• Required action: Your reply should consist solely of the number of lines in the data that contain "star".

• Task material:
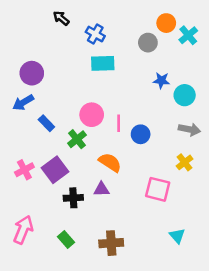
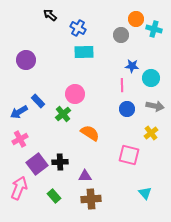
cyan cross: (188, 35) -> (154, 29), turned -35
blue arrow: (23, 102) -> (19, 112), moved
pink line: (119, 123) -> (122, 85), moved
blue circle: (141, 134) -> (127, 109), moved
purple square: (55, 170) -> (37, 164), moved
purple triangle: (101, 189) -> (85, 176), moved

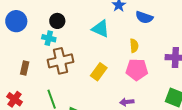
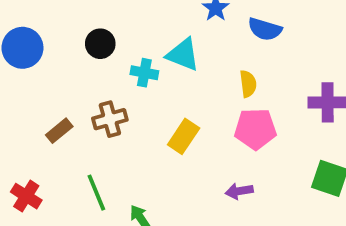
cyan cross: (49, 38) -> (144, 73), moved
brown cross: (60, 61) -> (110, 119), size x0.7
brown rectangle: (25, 68) -> (59, 131), moved, turned 40

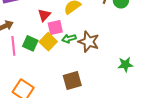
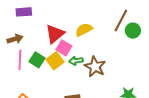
red triangle: (44, 15) -> (55, 34), size x1.5
pink square: (55, 27) -> (64, 48), turned 35

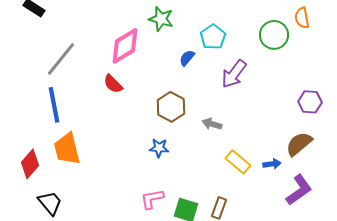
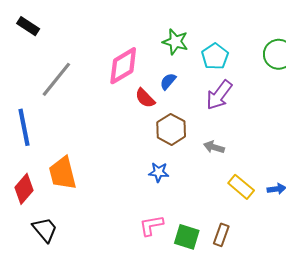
green star: (161, 19) -> (175, 42), moved
blue semicircle: (187, 58) -> (168, 81), moved
purple arrow: (234, 74) -> (219, 95), moved
red semicircle: (113, 84) -> (145, 98), moved
blue line: (54, 105) -> (24, 127), moved

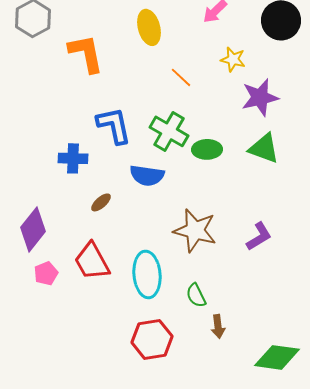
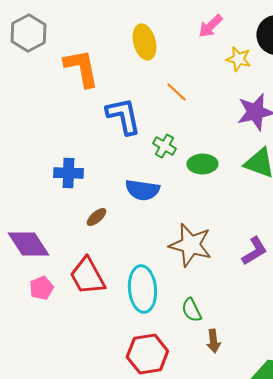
yellow star: (233, 59) -> (238, 59), moved
blue L-shape: (114, 125) -> (123, 116), moved
green cross: (169, 131) -> (164, 146), size x0.6
purple diamond: (33, 229) -> (28, 244), turned -72

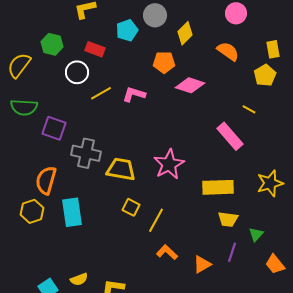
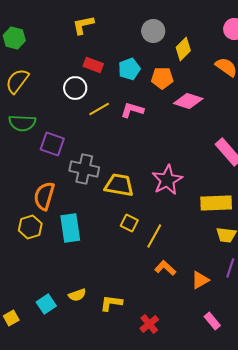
cyan pentagon: (127, 30) -> (129, 69), moved
green hexagon: (52, 44) -> (14, 38), moved

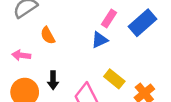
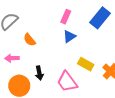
pink rectangle: (109, 19) -> (66, 17), moved

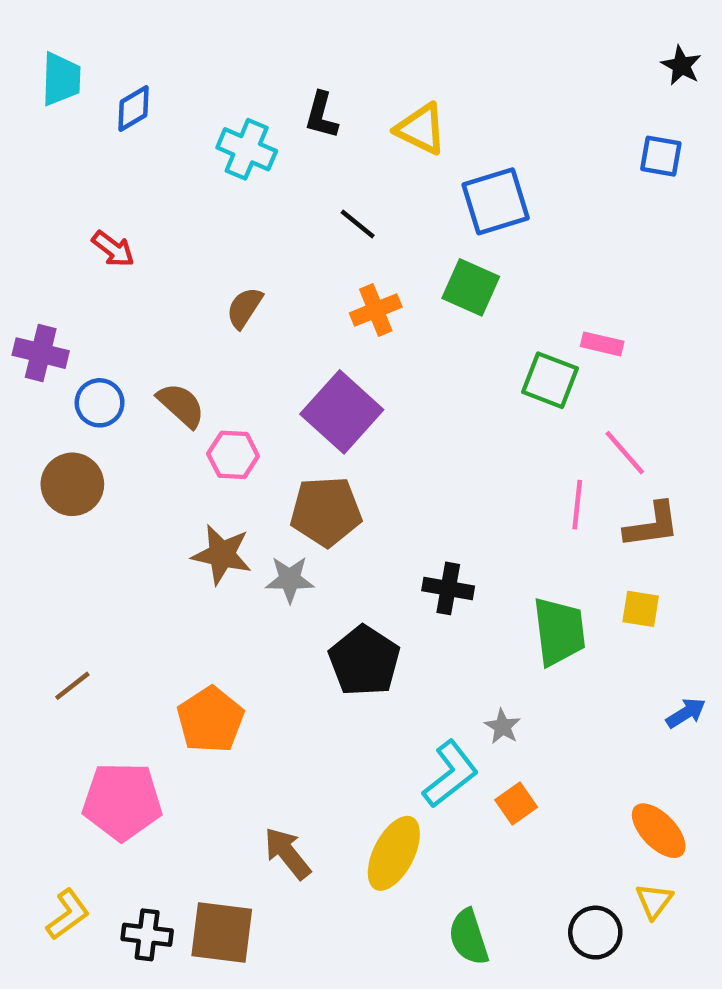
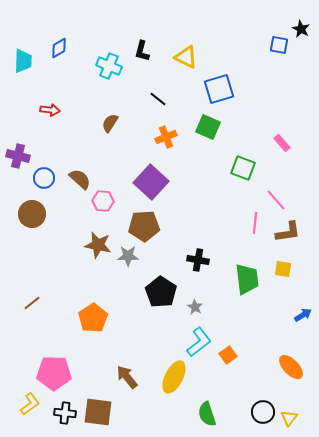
cyan trapezoid: (61, 79) -> (23, 61), moved
blue square: (661, 156) -> (279, 45), moved
red arrow: (113, 249) -> (50, 110), turned -30
brown semicircle: (244, 308) -> (110, 123), moved
pink rectangle: (602, 344) -> (282, 143), moved, turned 36
gray star: (502, 727) -> (195, 307), moved
pink pentagon: (122, 801) -> (54, 373), moved
yellow triangle: (654, 901) -> (289, 418), moved

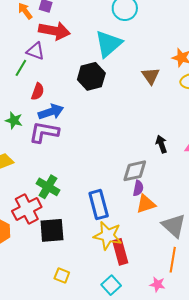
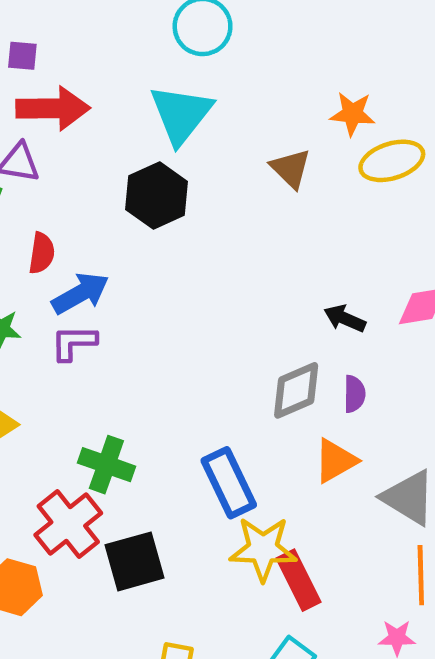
purple L-shape: (44, 132) -> (74, 343), size x0.7
black arrow: (161, 144) -> (345, 318), turned -36
purple semicircle: (138, 188) -> (354, 394), moved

• Answer for the task: 3